**Provided information**:
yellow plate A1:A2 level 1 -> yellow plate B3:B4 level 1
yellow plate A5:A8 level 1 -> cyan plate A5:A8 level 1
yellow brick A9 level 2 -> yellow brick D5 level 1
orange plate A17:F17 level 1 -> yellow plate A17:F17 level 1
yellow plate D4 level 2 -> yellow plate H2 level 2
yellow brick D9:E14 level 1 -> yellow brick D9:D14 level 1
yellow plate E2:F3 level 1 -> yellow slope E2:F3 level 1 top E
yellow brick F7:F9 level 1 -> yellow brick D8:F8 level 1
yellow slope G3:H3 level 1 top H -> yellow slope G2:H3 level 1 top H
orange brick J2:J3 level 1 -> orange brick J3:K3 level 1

**What to produce**: From the listing above, extract all records word for word.

**Task solution**:
yellow plate A1:A2 level 1 -> yellow plate B3:B4 level 1
yellow plate A5:A8 level 1 -> cyan plate A5:A8 level 1
yellow brick A9 level 2 -> yellow brick D5 level 1
orange plate A17:F17 level 1 -> yellow plate A17:F17 level 1
yellow plate D4 level 2 -> yellow plate H2 level 2
yellow brick D9:E14 level 1 -> yellow brick D9:D14 level 1
yellow plate E2:F3 level 1 -> yellow slope E2:F3 level 1 top E
yellow brick F7:F9 level 1 -> yellow brick D8:F8 level 1
yellow slope G3:H3 level 1 top H -> yellow slope G2:H3 level 1 top H
orange brick J2:J3 level 1 -> orange brick J3:K3 level 1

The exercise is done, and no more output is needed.